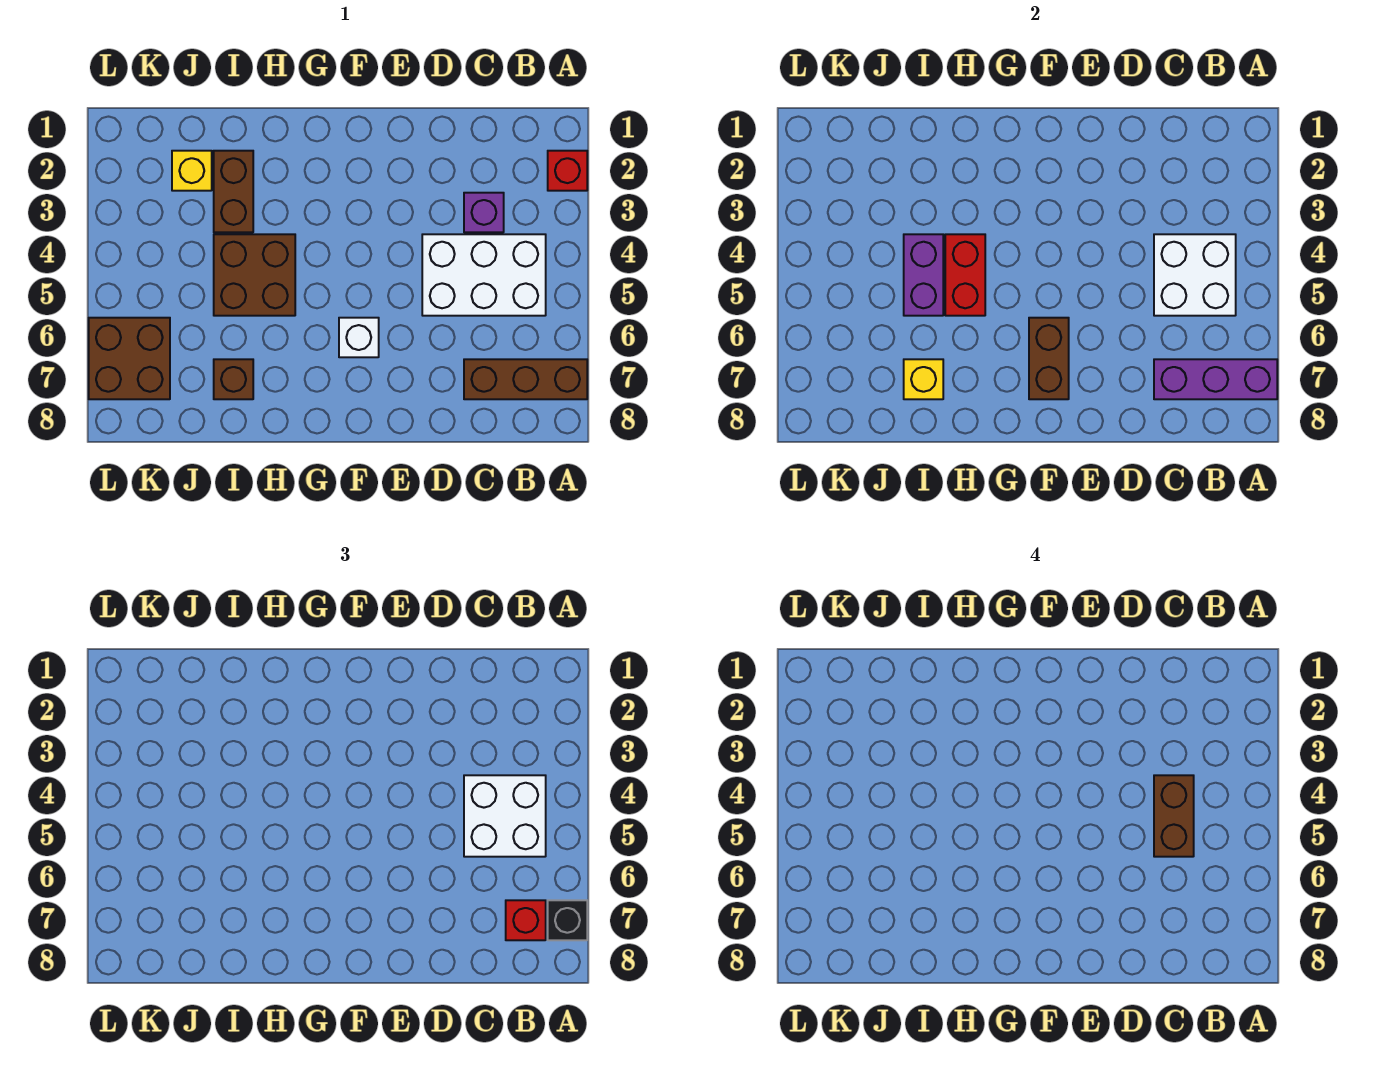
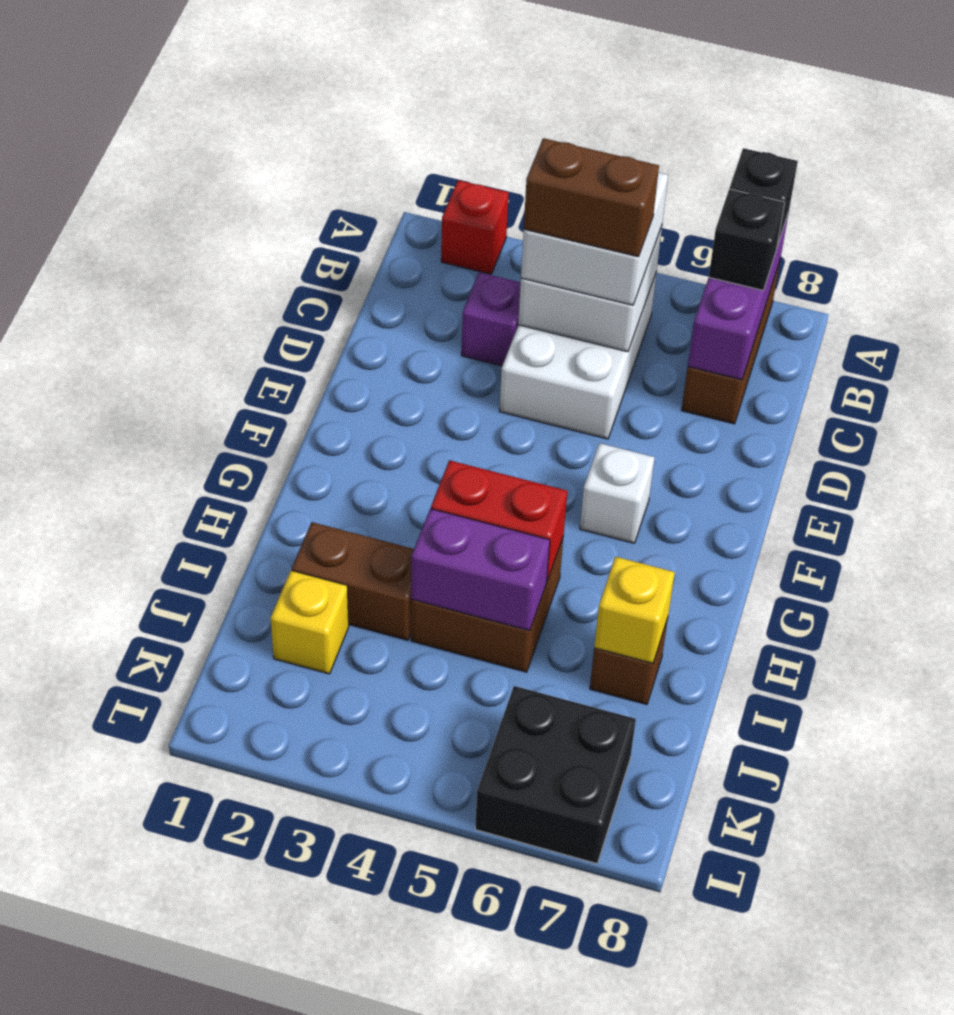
red brick B7 level 3 -> black brick B7 level 3
brown brick F6:F7 level 2 -> none
brown brick K6:L7 level 1 -> black brick K6:L7 level 1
•••••
## Task goal
Except for the pictures, the whole listing above should be transcribed exactly.

## Response for this exercise
red brick B7 level 3 -> black brick B7 level 3
brown brick F6:F7 level 2 -> none
brown brick K6:L7 level 1 -> black brick K6:L7 level 1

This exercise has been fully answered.